## Data records:

- Opening Delimiter -

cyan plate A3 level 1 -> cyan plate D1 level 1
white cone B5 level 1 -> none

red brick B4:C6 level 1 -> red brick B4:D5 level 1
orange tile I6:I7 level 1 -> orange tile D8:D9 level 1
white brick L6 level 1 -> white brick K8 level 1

- Closing Delimiter -

## Task goal:
Where the word "white" shows up in a line of the entries above, copy that line.

## Result below:
white cone B5 level 1 -> none
white brick L6 level 1 -> white brick K8 level 1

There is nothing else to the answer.